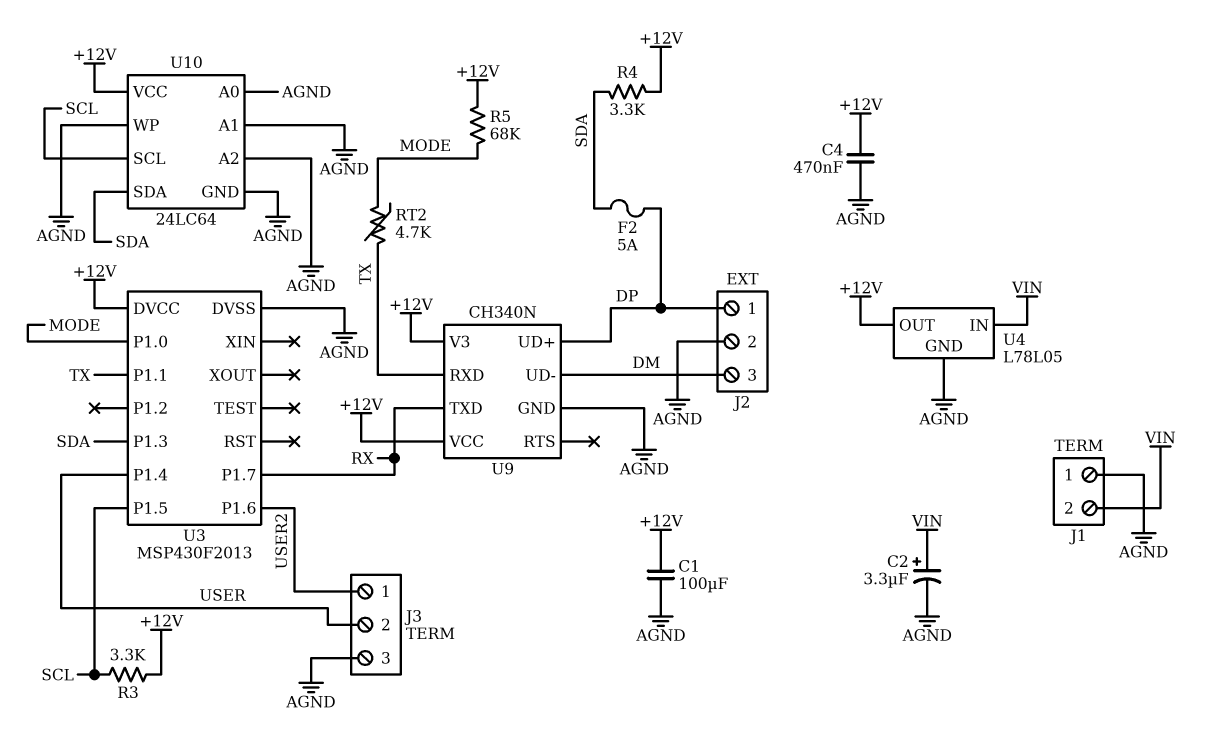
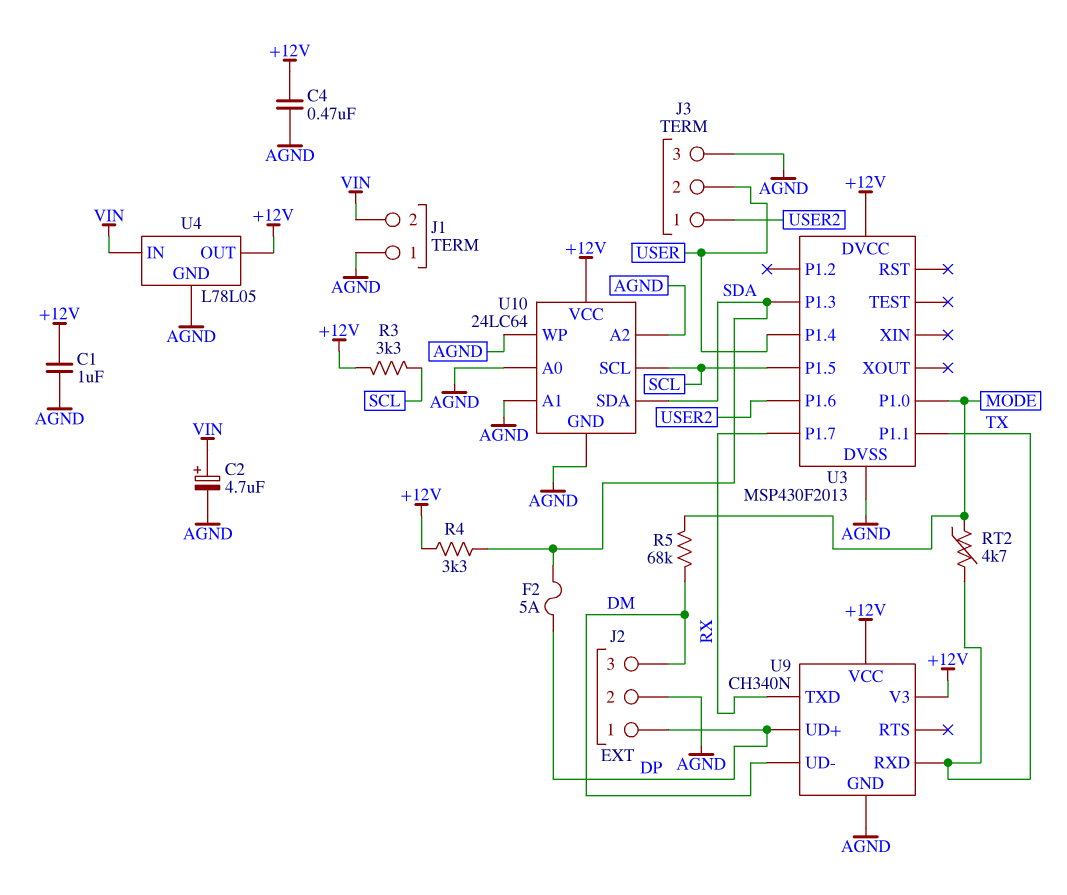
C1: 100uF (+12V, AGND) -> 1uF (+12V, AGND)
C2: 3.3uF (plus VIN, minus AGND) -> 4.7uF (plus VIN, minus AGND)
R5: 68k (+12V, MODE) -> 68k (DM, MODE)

---

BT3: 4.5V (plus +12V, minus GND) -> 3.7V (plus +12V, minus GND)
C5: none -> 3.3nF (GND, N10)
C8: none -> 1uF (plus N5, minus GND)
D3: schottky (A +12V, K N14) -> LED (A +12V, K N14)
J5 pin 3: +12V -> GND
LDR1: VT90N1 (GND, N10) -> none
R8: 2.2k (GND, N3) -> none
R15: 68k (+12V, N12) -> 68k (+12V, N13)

▸ **Description of the task**
Could you restate word for word the lines above, from the one that contains "C1: 100uF (+12V, AGND) -> 1uF (+12V, AGND)" through the one that contains "R5: 68k (+12V, MODE) -> 68k (DM, MODE)", and no others?

▸ **Exercise output**
C1: 100uF (+12V, AGND) -> 1uF (+12V, AGND)
C2: 3.3uF (plus VIN, minus AGND) -> 4.7uF (plus VIN, minus AGND)
R5: 68k (+12V, MODE) -> 68k (DM, MODE)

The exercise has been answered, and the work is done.